## WHAT THE EXERCISE ASKS
Among the records below, how many lines contain "tile"? State the number and nothing more.

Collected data
**********
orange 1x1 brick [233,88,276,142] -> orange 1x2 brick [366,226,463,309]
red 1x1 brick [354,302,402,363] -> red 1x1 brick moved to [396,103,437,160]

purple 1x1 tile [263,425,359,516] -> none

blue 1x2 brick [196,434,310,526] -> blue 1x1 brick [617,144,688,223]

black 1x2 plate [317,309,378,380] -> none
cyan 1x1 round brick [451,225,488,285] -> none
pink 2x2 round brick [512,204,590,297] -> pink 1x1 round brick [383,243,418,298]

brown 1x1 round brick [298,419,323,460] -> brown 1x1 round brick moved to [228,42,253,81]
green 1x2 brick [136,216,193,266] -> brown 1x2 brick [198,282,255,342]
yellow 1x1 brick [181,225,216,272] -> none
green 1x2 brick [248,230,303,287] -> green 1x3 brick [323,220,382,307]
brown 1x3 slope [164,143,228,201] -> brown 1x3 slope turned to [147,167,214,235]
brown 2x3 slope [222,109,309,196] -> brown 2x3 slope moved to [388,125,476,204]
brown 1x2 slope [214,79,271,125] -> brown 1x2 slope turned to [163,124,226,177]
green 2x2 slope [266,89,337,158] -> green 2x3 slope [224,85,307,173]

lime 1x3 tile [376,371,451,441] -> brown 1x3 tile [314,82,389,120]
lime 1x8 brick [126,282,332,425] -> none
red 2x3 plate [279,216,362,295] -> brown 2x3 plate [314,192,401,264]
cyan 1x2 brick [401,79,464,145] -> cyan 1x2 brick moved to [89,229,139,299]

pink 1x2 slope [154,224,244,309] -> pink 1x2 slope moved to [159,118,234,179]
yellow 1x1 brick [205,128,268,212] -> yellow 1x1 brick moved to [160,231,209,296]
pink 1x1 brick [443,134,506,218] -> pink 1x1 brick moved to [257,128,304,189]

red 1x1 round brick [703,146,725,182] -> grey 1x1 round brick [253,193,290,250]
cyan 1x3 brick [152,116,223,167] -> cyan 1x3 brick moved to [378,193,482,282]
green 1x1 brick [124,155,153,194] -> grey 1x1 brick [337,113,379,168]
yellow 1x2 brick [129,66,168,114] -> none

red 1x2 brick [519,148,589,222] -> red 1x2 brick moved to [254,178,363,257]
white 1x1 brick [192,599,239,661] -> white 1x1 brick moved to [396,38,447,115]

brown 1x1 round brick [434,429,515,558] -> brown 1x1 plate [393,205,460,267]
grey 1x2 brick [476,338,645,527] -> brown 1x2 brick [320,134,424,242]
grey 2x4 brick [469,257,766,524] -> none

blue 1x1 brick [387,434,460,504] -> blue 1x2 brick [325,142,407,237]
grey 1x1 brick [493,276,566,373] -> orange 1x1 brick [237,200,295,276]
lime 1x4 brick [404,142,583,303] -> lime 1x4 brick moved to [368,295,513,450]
**********
## SOLUTION TO THIS PROBLEM
2